■ **The problem**:
Report each line in the rows below that contains the string "poco". The match is case-sensitive.
* Start Data supplied *
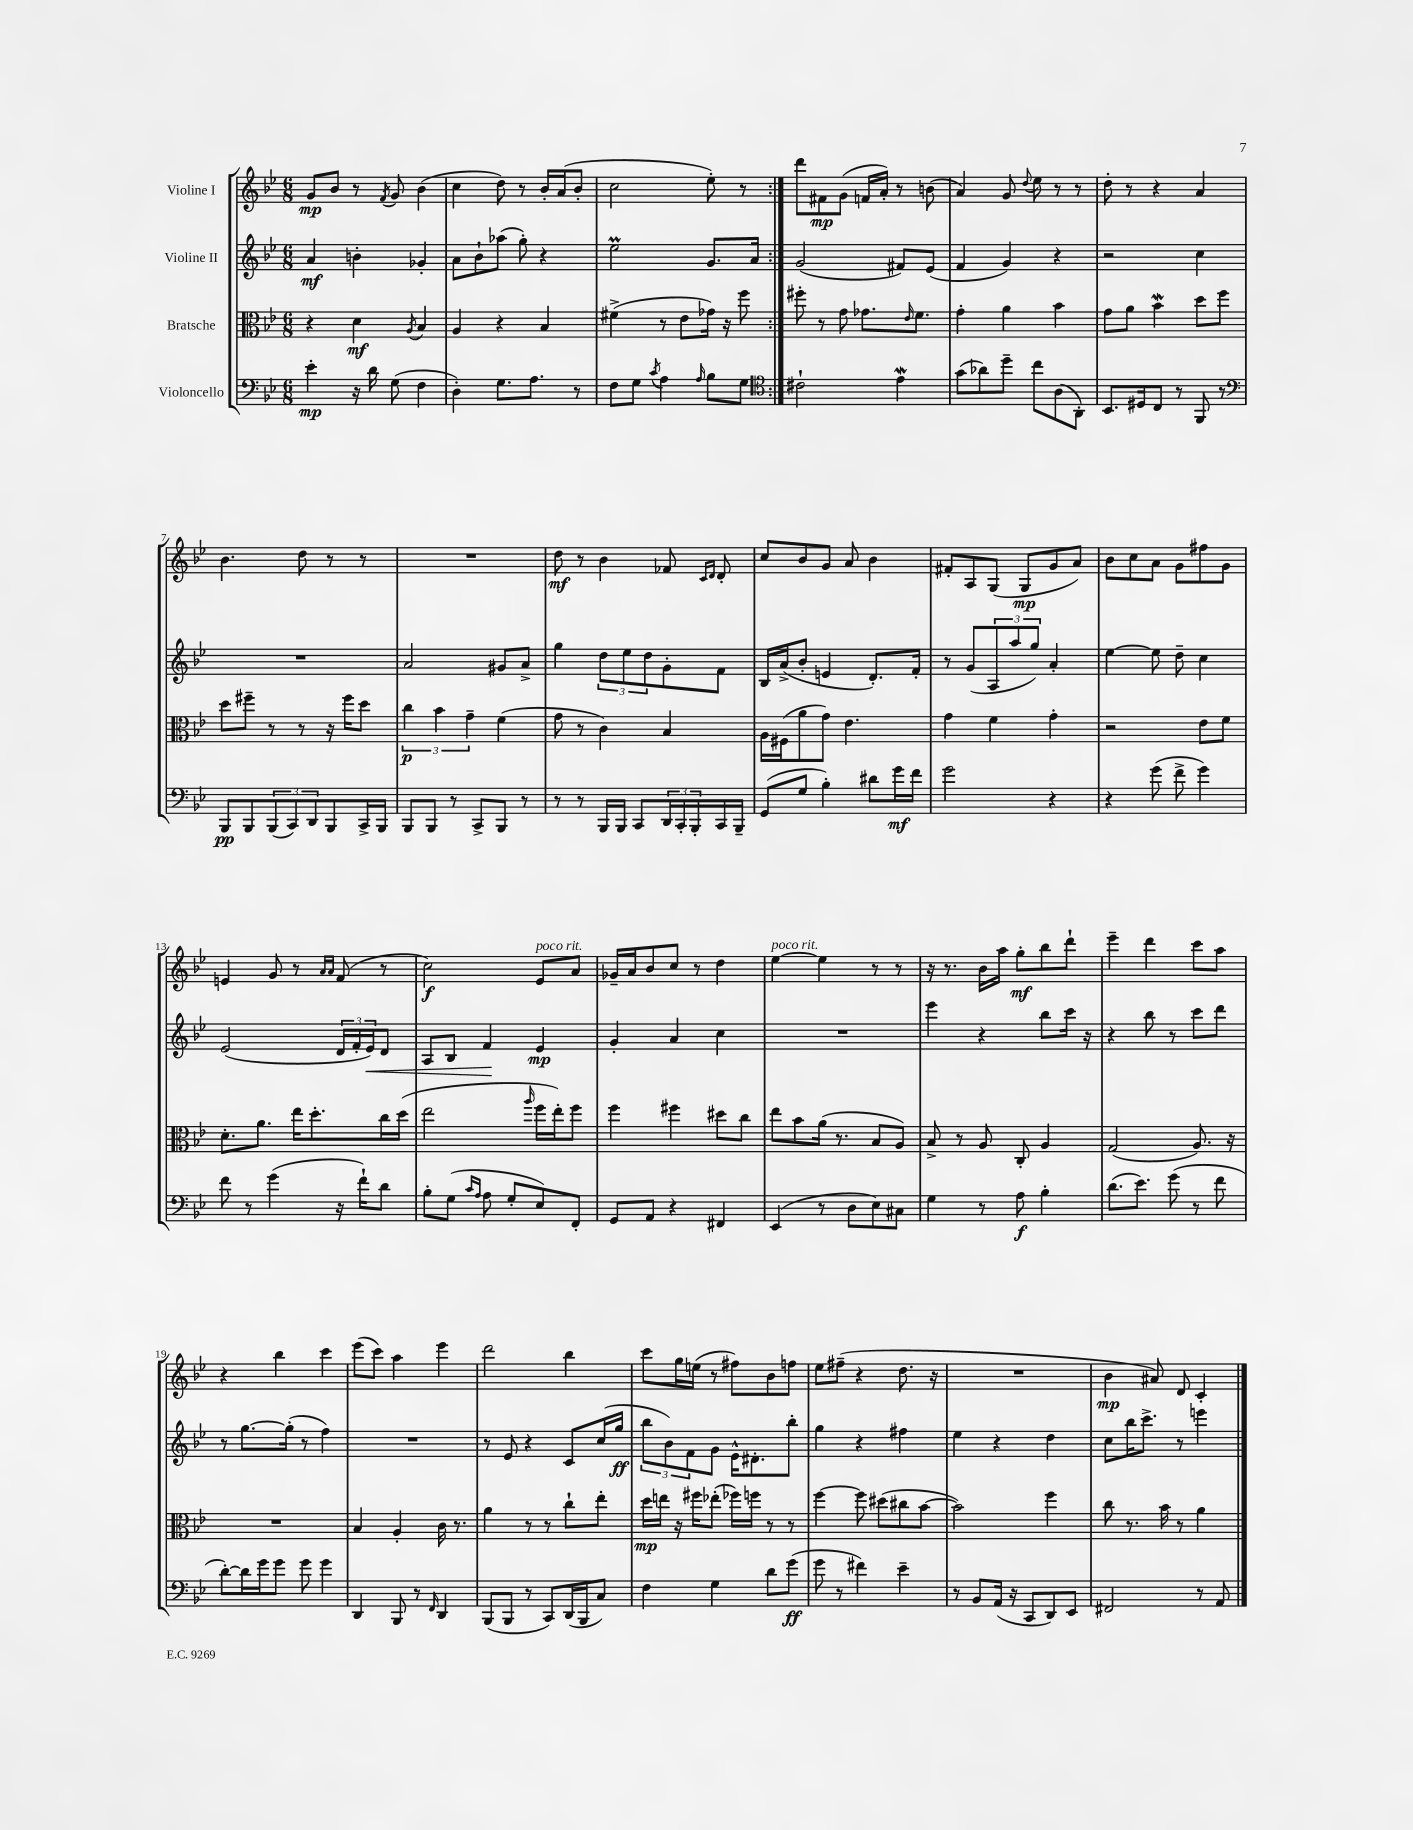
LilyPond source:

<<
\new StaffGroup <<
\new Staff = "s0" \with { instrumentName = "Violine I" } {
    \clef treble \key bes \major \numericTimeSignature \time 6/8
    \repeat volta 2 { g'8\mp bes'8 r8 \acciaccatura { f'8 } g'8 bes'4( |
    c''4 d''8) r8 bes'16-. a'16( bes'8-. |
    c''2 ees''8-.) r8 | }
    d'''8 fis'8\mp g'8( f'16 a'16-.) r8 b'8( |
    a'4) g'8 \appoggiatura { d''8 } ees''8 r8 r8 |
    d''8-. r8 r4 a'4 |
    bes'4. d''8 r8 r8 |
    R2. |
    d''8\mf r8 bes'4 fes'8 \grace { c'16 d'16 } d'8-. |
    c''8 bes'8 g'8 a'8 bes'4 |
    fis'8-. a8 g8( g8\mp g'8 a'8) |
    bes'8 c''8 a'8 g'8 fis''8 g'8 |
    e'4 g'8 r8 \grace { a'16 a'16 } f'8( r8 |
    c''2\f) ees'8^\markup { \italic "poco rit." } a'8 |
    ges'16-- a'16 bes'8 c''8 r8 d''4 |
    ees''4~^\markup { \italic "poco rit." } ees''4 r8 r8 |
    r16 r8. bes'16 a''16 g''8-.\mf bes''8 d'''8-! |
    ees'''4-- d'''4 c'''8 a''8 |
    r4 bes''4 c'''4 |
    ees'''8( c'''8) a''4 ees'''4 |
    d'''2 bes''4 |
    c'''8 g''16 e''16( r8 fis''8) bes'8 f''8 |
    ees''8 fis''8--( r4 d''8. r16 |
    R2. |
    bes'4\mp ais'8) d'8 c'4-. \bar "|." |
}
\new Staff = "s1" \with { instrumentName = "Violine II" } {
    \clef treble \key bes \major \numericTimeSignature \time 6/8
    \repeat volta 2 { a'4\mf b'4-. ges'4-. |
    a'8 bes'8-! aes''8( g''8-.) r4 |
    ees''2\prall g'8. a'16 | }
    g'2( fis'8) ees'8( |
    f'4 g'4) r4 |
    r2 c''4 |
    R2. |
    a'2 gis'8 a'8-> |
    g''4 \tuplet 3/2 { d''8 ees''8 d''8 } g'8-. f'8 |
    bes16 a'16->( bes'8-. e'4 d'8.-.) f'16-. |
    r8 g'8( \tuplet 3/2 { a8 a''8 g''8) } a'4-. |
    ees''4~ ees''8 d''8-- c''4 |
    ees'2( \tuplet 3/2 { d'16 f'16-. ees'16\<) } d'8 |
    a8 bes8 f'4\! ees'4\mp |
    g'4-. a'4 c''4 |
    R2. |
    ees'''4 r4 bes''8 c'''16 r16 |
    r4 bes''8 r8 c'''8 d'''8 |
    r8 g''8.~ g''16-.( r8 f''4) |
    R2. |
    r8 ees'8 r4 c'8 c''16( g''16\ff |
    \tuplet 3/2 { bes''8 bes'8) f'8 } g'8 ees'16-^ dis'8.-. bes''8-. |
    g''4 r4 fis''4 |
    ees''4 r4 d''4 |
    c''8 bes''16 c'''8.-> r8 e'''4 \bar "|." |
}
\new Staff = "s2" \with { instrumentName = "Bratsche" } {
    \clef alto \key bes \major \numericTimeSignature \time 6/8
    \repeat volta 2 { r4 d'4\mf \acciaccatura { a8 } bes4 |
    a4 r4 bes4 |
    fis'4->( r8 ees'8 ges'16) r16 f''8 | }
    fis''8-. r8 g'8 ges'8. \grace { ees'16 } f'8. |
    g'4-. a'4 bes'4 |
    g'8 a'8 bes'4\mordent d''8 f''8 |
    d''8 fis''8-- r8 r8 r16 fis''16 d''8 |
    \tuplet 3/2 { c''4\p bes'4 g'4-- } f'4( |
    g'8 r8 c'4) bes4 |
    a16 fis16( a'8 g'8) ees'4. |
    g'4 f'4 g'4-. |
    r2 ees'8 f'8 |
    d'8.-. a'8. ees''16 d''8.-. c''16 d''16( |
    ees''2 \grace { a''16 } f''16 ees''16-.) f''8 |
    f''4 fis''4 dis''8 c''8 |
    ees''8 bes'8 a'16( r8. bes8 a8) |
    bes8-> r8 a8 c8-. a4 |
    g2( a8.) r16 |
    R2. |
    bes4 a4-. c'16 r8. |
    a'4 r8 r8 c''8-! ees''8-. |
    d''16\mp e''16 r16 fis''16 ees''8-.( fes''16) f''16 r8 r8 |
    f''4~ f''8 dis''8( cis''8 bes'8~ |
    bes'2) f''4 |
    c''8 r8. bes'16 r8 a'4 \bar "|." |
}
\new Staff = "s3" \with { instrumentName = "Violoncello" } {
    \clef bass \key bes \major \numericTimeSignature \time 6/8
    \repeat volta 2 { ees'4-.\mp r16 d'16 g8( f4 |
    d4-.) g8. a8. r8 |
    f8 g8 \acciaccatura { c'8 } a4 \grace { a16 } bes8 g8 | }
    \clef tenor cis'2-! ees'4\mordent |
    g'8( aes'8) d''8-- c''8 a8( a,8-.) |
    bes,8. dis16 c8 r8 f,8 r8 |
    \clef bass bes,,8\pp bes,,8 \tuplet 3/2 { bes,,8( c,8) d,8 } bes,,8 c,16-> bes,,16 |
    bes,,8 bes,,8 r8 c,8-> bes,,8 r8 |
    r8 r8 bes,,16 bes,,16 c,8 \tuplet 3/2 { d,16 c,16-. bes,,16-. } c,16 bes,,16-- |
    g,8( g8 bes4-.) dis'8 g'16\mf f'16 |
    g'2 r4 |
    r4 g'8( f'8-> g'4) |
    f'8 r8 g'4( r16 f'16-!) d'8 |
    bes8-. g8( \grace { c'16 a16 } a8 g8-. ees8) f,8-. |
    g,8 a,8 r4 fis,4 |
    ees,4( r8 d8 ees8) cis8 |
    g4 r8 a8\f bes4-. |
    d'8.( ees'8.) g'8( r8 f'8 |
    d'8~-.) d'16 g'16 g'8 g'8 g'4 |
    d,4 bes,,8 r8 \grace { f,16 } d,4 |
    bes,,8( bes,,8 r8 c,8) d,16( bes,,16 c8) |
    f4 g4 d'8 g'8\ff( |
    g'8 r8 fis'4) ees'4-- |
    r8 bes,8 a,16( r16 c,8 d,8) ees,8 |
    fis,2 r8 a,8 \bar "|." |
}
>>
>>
* End Data supplied *
■ **Exercise answer**:
    c''2\f) ees'8^\markup { \italic "poco rit." } a'8 |
    ees''4~^\markup { \italic "poco rit." } ees''4 r8 r8 |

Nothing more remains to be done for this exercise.